What to do >>
Report every line below that has the string "none" in it.

Data for analysis Start Marker

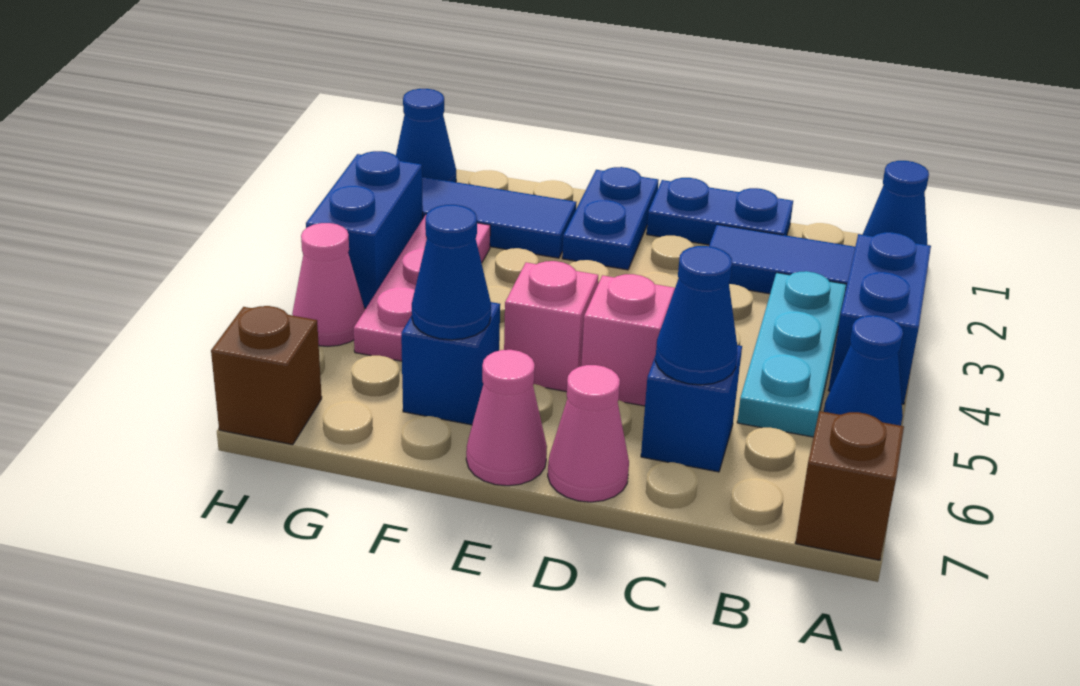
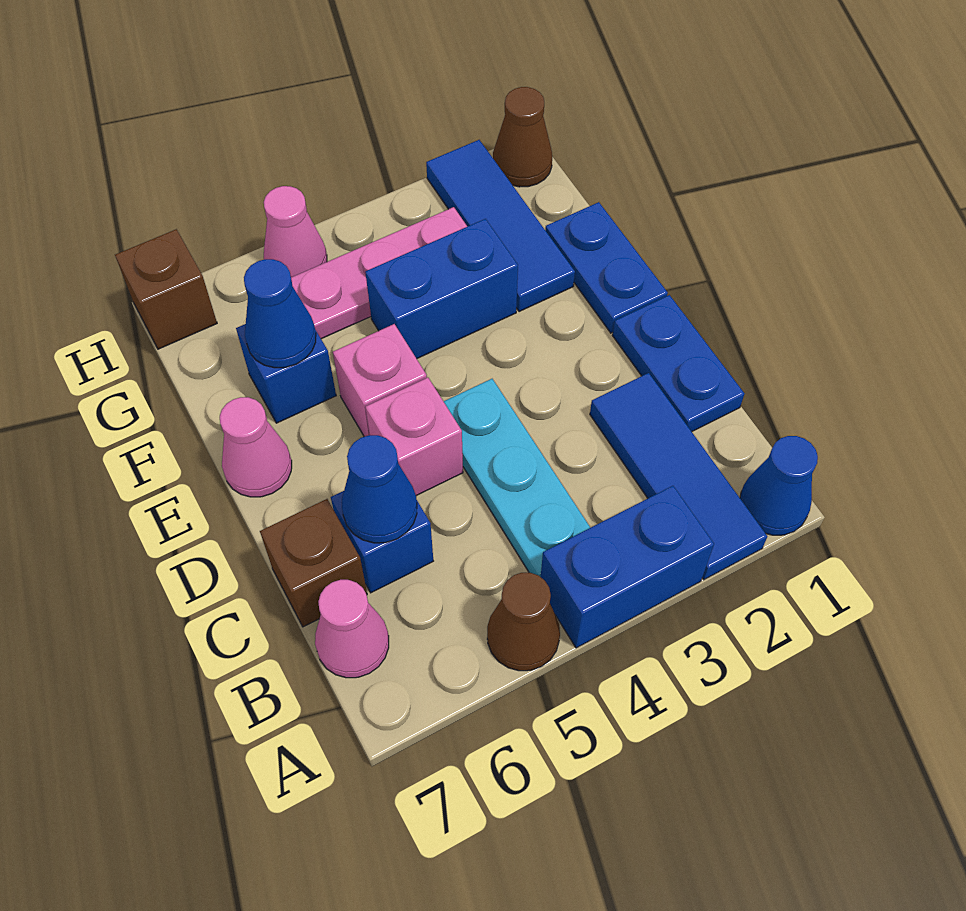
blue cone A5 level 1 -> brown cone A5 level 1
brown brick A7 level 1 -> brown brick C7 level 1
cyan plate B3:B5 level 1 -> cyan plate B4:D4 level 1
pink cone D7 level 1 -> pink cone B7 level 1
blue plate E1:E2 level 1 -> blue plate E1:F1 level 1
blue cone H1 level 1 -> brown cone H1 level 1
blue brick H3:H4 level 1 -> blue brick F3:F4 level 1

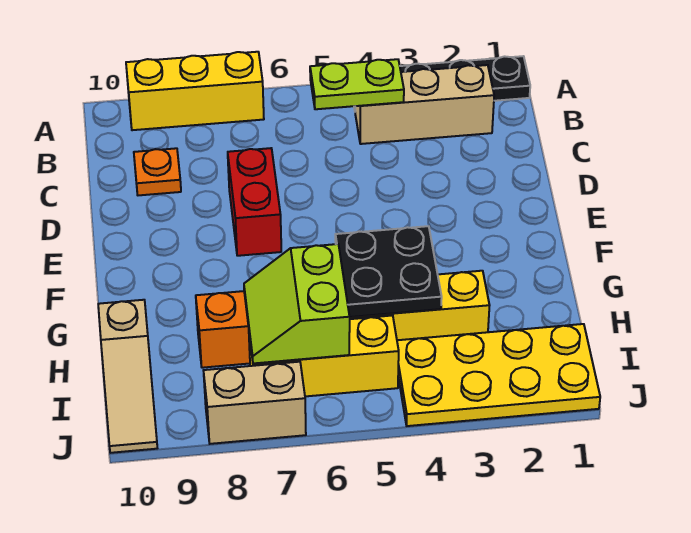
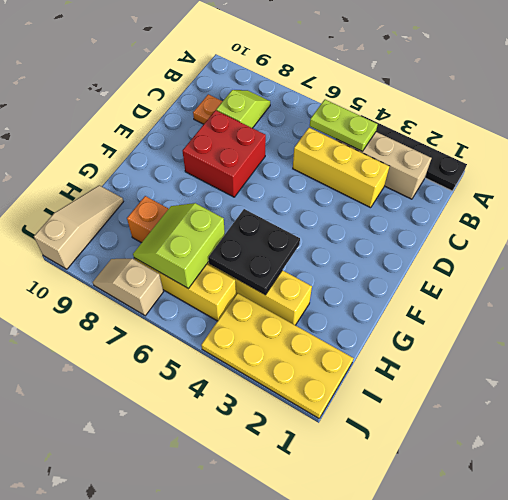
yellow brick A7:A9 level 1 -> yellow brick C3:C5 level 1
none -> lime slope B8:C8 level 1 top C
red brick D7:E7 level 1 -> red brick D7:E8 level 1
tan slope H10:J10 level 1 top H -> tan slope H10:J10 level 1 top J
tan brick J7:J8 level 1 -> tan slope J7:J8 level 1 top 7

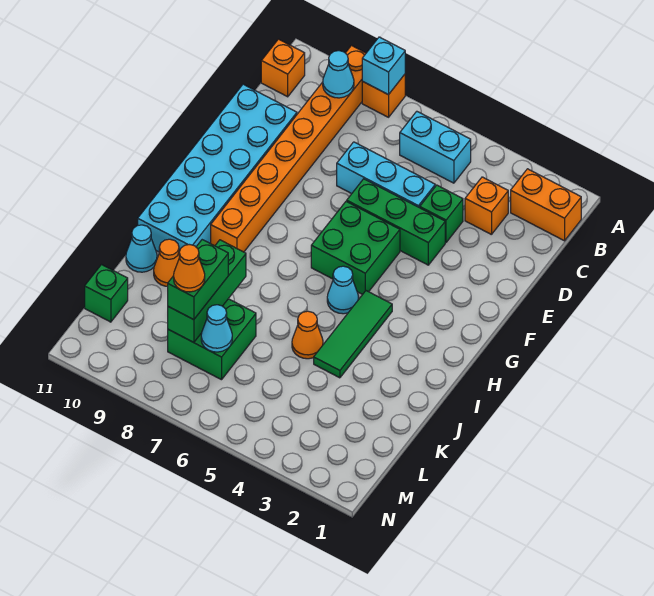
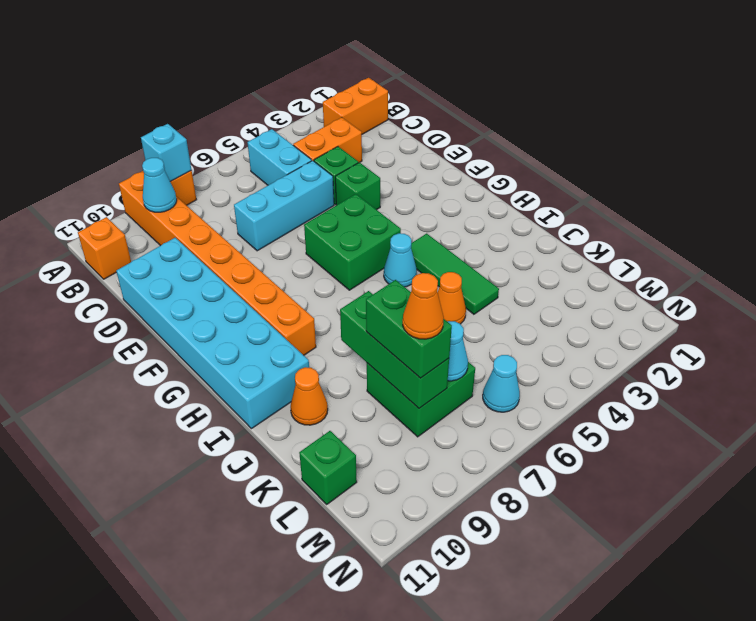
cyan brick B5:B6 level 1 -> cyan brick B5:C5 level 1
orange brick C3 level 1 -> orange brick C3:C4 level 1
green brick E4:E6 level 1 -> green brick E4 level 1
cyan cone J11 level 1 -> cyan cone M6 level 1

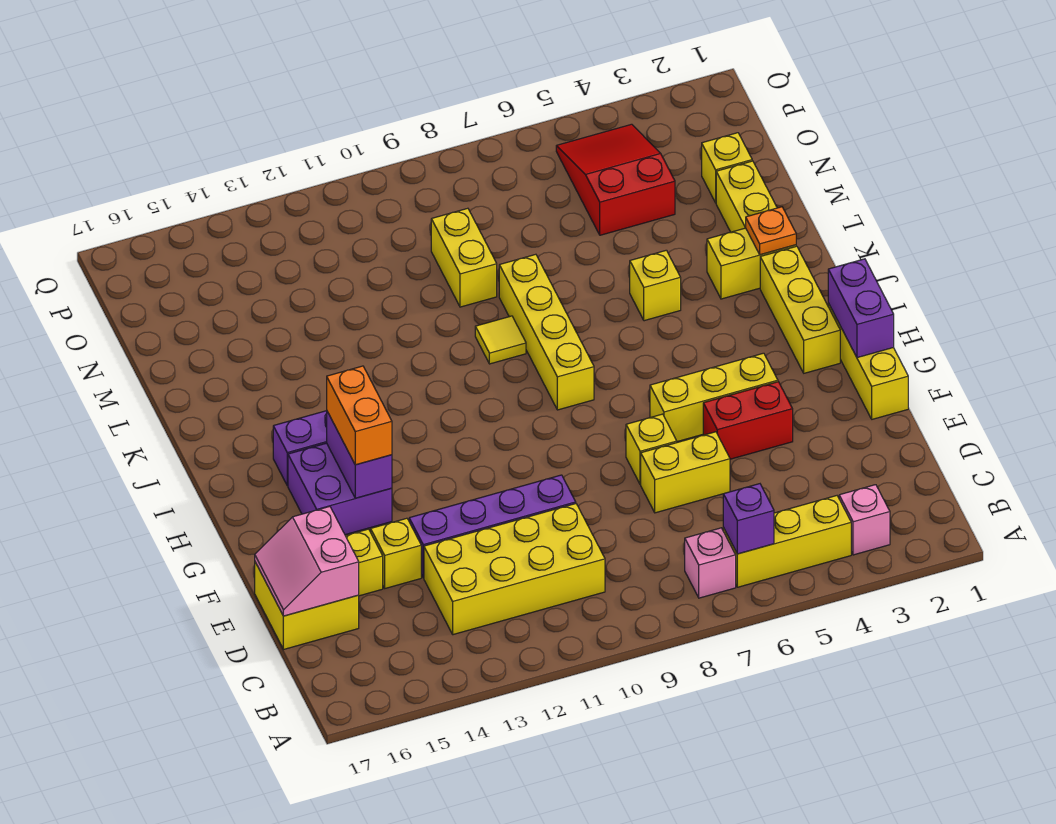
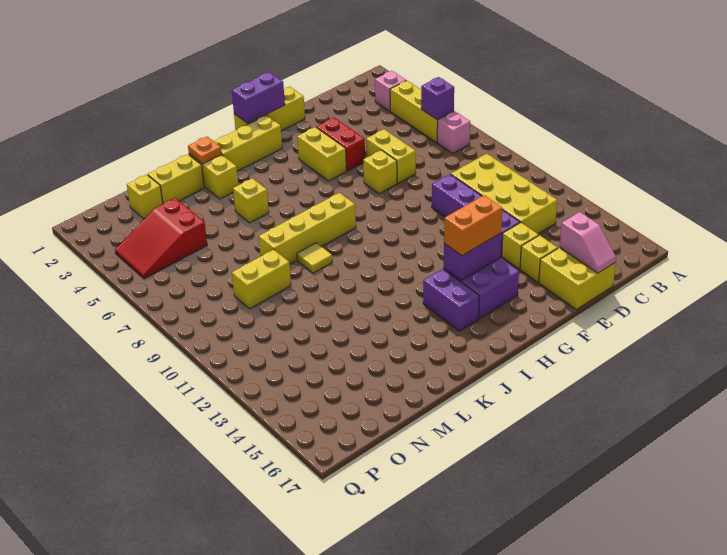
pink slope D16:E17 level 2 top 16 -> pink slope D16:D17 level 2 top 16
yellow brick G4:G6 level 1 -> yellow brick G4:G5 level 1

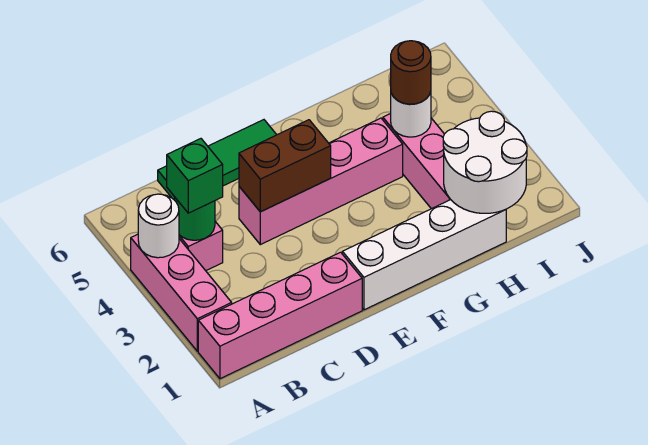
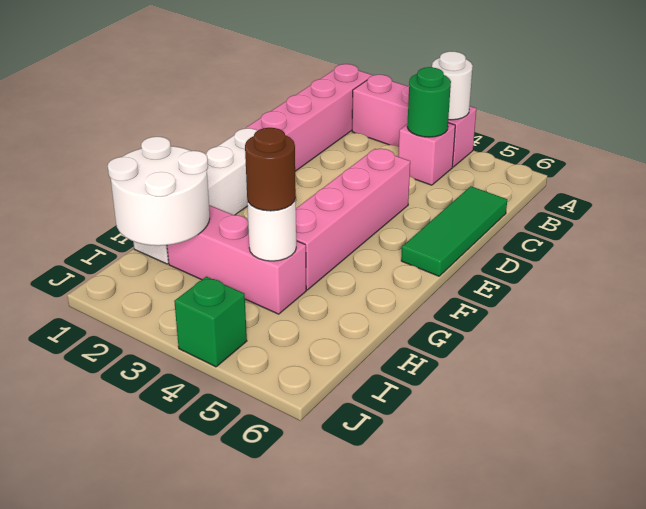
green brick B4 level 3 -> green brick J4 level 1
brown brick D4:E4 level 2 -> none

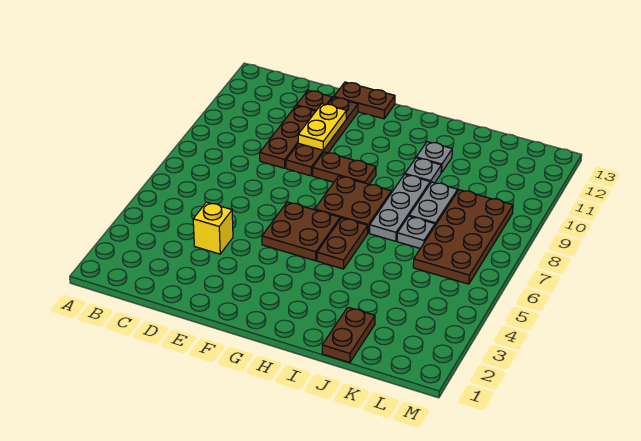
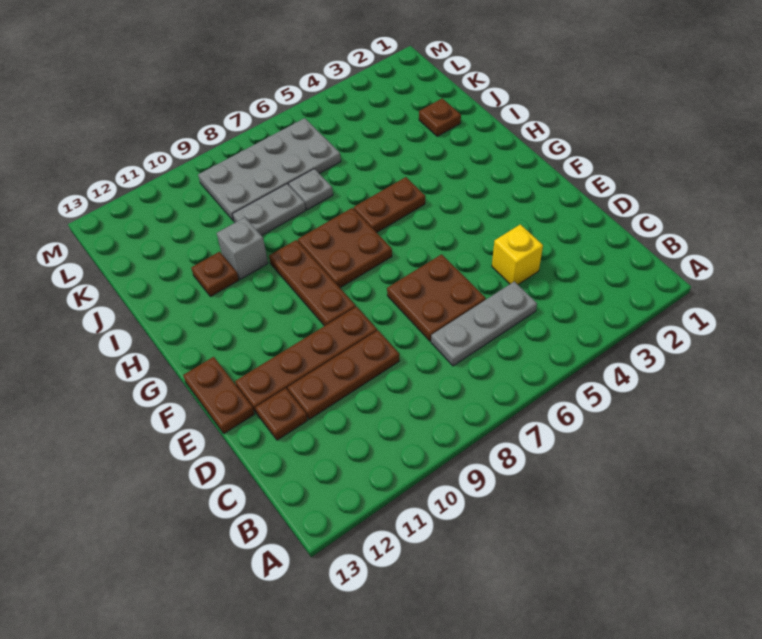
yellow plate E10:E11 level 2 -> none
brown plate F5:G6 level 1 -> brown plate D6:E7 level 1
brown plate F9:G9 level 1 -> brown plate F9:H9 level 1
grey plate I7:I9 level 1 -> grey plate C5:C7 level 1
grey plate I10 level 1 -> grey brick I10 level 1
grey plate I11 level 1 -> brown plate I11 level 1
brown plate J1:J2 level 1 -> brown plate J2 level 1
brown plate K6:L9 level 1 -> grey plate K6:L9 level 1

Data for analysis End Marker

Output below >>
none -> lime slope B8:C8 level 1 top C
brown brick D4:E4 level 2 -> none
yellow plate E10:E11 level 2 -> none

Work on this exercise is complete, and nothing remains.